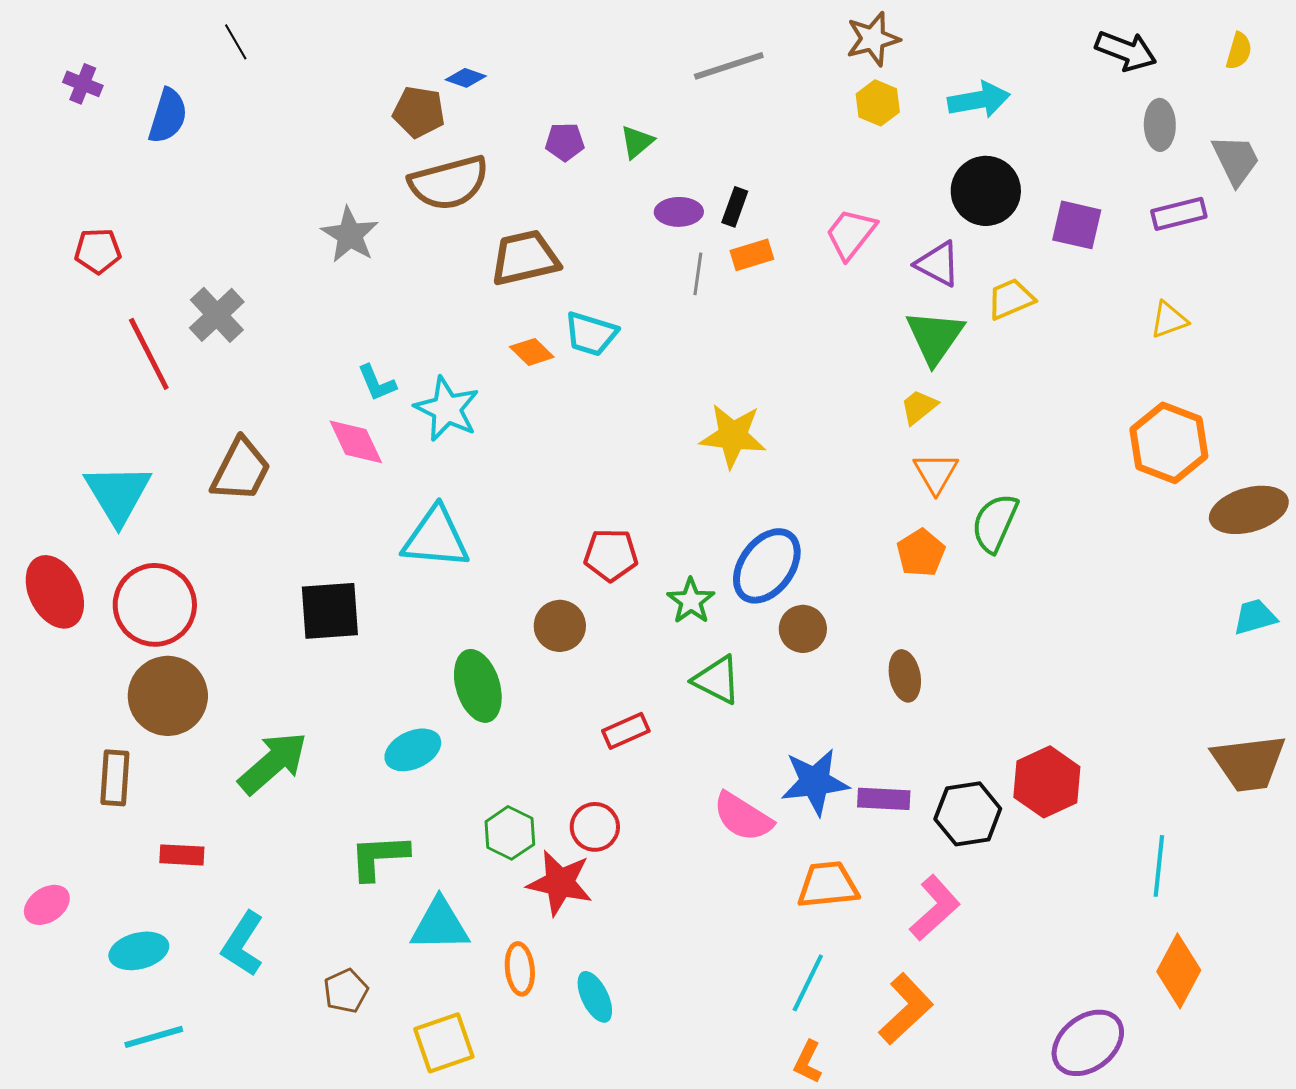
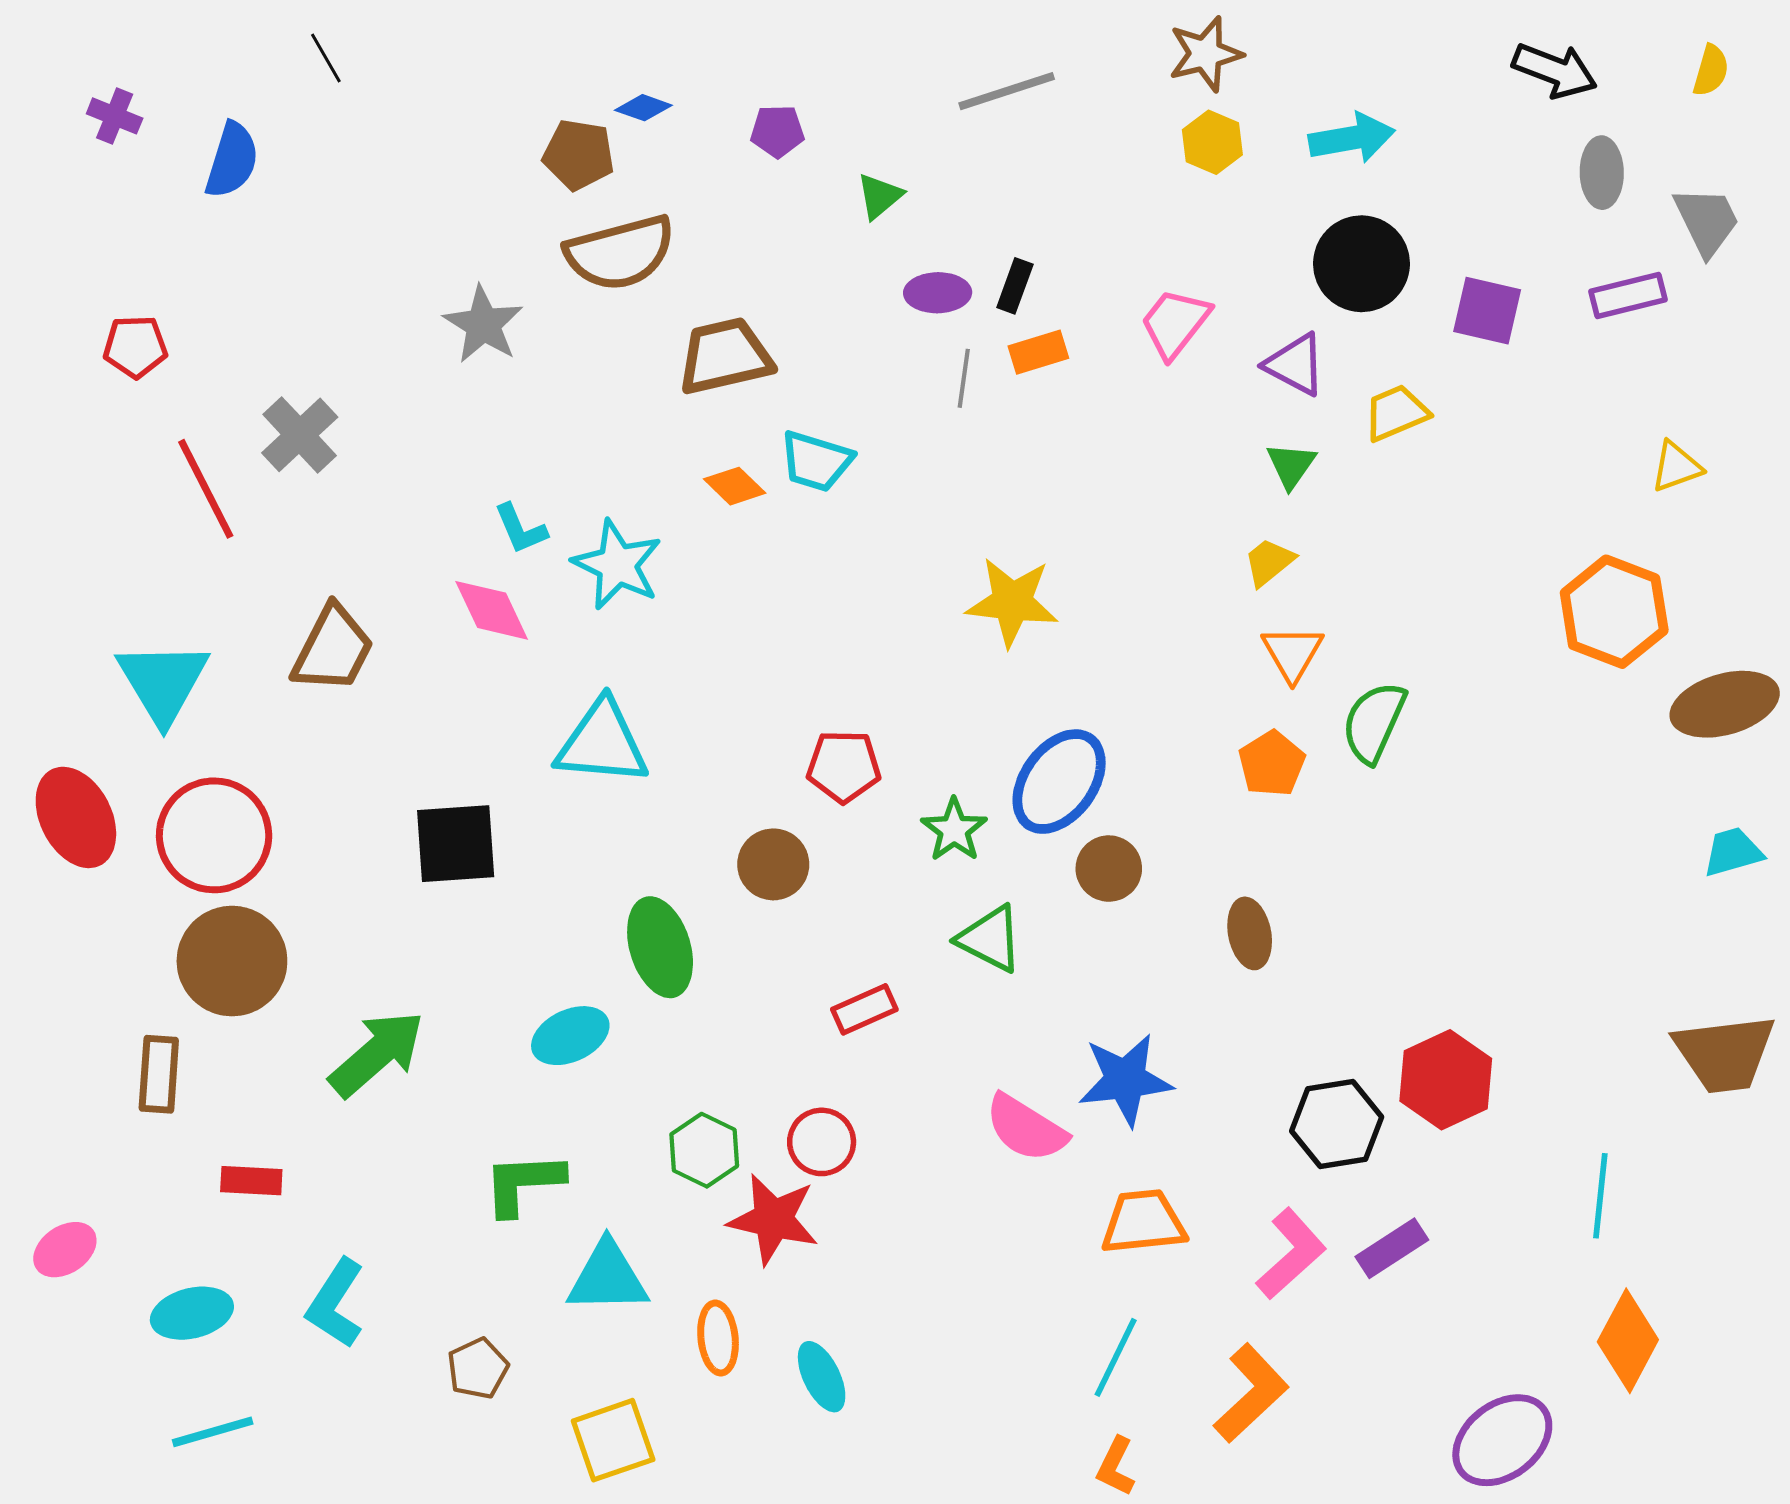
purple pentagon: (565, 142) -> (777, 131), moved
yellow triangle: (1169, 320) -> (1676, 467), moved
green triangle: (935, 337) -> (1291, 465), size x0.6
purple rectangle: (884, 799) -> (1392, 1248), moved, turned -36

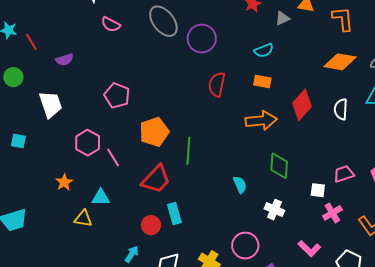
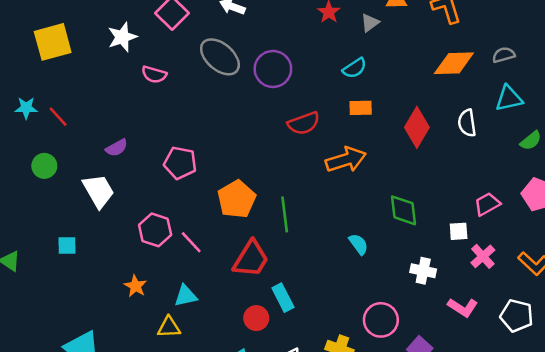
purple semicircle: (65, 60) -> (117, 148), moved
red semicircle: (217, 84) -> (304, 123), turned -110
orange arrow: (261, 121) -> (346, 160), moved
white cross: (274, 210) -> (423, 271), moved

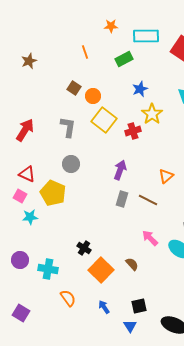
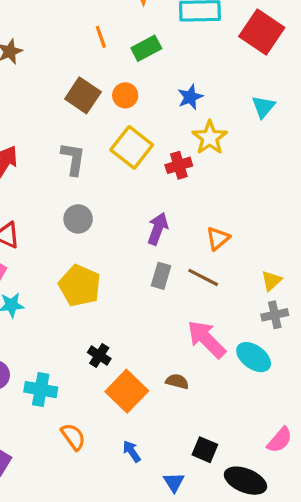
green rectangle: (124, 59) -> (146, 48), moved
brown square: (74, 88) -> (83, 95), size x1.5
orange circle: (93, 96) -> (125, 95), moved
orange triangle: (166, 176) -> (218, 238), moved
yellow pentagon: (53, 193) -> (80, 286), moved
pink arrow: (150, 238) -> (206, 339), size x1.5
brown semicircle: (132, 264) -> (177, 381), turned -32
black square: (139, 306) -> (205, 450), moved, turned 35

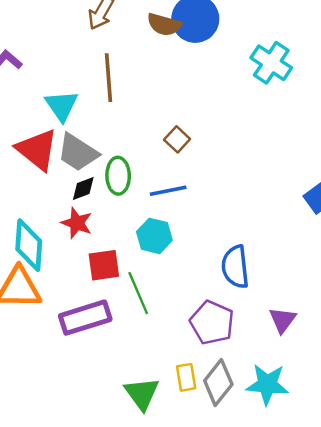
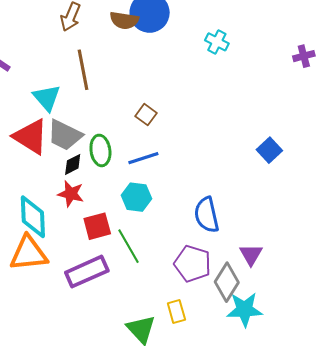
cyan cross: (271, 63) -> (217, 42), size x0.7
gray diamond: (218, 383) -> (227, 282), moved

* * * * *

### Your goal
For this exercise, retype the data above exactly and skip every image.

### Solution
purple pentagon: (565, 142) -> (777, 131), moved
yellow triangle: (1169, 320) -> (1676, 467), moved
green triangle: (935, 337) -> (1291, 465), size x0.6
purple rectangle: (884, 799) -> (1392, 1248), moved, turned -36

purple semicircle: (65, 60) -> (117, 148), moved
red semicircle: (217, 84) -> (304, 123), turned -110
orange arrow: (261, 121) -> (346, 160), moved
white cross: (274, 210) -> (423, 271), moved

green rectangle: (124, 59) -> (146, 48), moved
brown square: (74, 88) -> (83, 95), size x1.5
orange circle: (93, 96) -> (125, 95), moved
orange triangle: (166, 176) -> (218, 238), moved
yellow pentagon: (53, 193) -> (80, 286), moved
pink arrow: (150, 238) -> (206, 339), size x1.5
brown semicircle: (132, 264) -> (177, 381), turned -32
black square: (139, 306) -> (205, 450), moved, turned 35

cyan cross: (271, 63) -> (217, 42), size x0.7
gray diamond: (218, 383) -> (227, 282), moved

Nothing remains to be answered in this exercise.